> Edit tracking data:
....
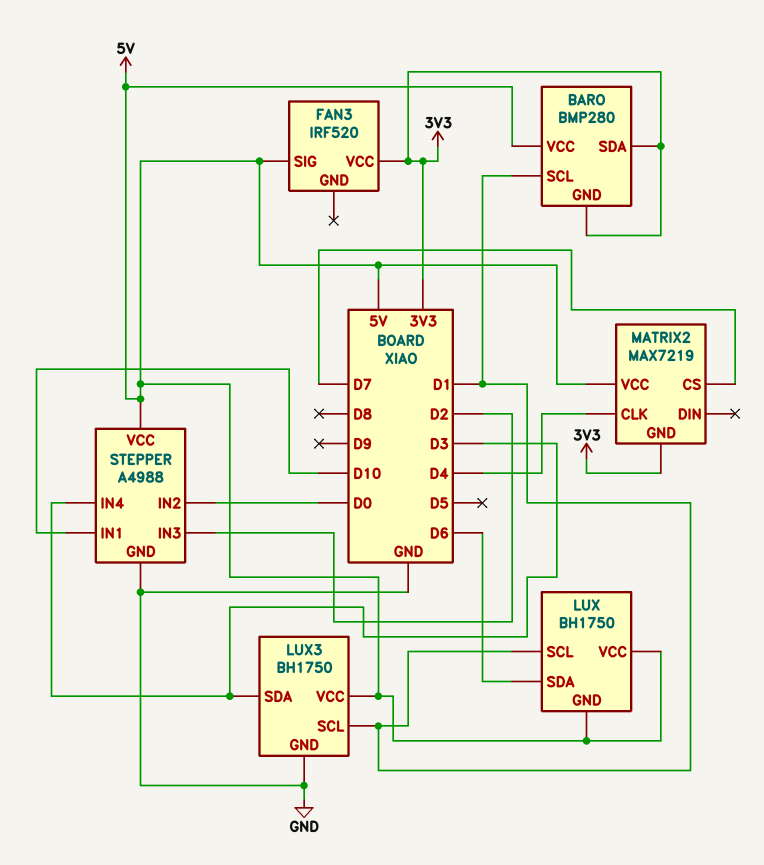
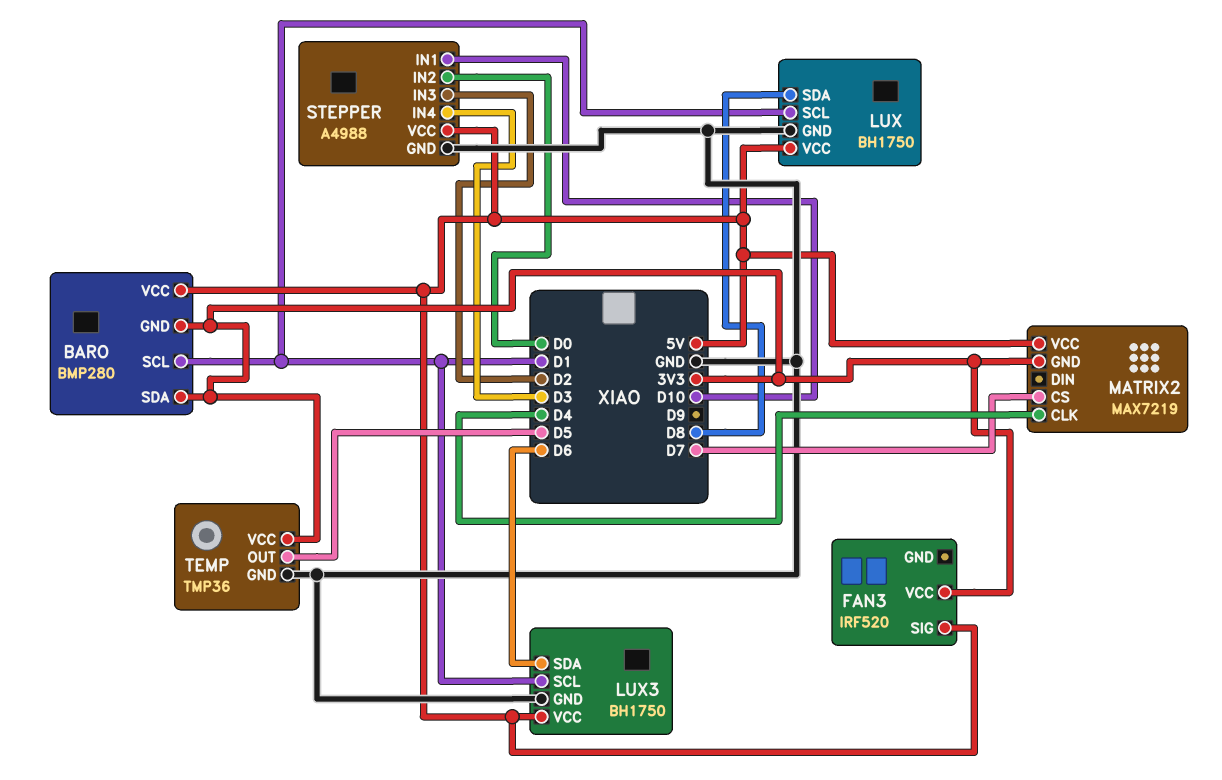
LUX pin GND: 5V -> GND
LUX pin SDA: D6 -> D8
LUX3 pin SDA: D3 -> D6
TEMP: none -> TMP36
TEMP pin GND: none -> GND
TEMP pin OUT: none -> D5
TEMP pin VCC: none -> 3V3

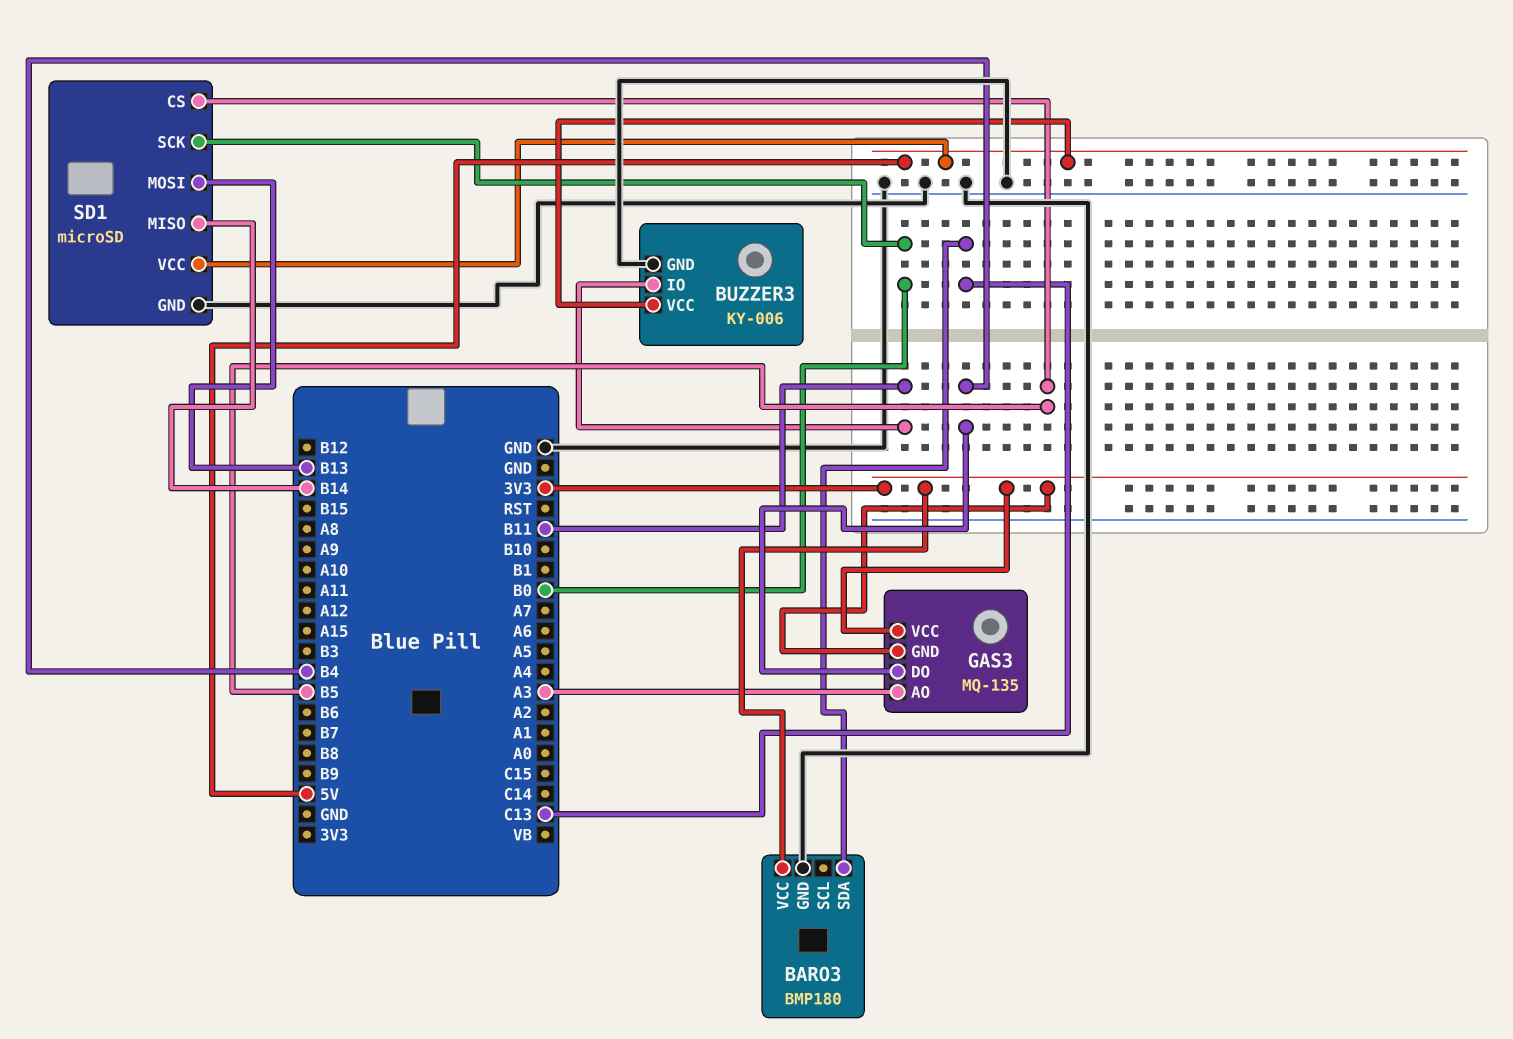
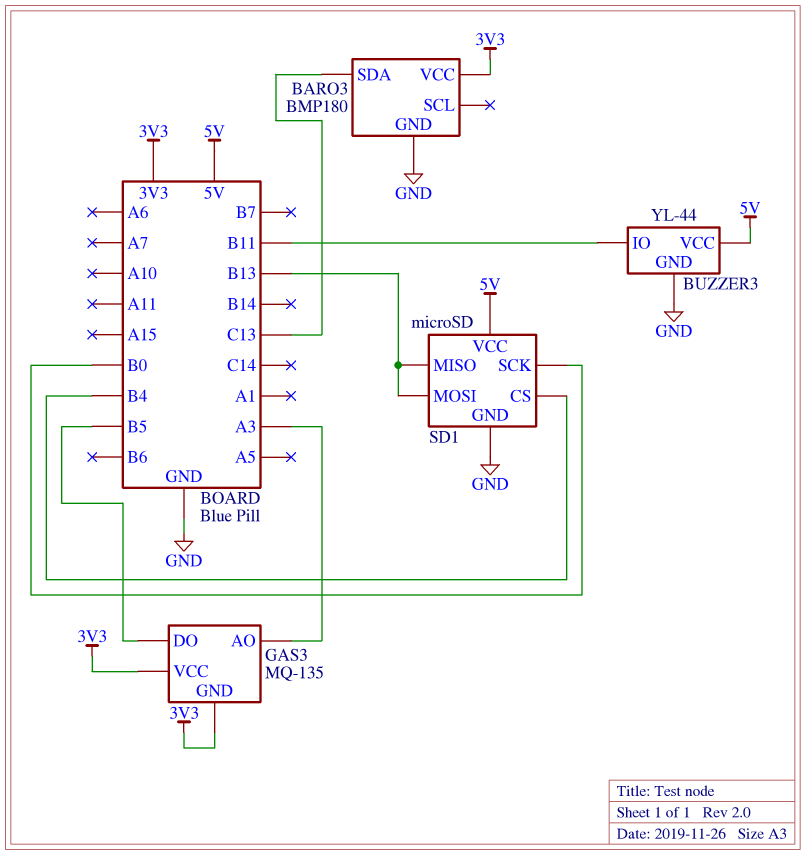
BUZZER3: KY-006 -> YL-44
GAS3 pin DO: B4 -> B5
SD1 pin CS: B5 -> B4
SD1 pin MISO: B14 -> B13

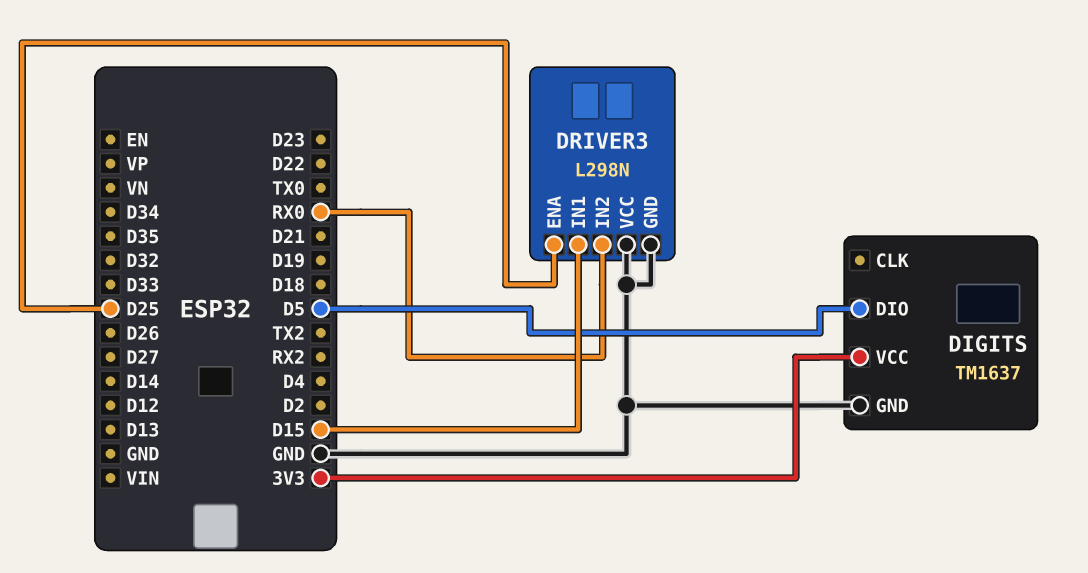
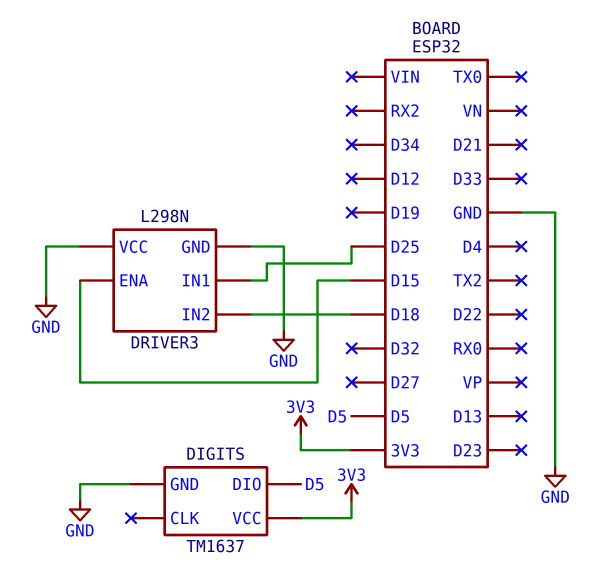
DRIVER3 pin ENA: D25 -> D15
DRIVER3 pin IN1: D15 -> D25
DRIVER3 pin IN2: RX0 -> D18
....
> ABOUT THIS EXERCISE:
Scan the entries above. Copy each line that has the string "none".

> RESULT BELOW:
TEMP: none -> TMP36
TEMP pin GND: none -> GND
TEMP pin OUT: none -> D5
TEMP pin VCC: none -> 3V3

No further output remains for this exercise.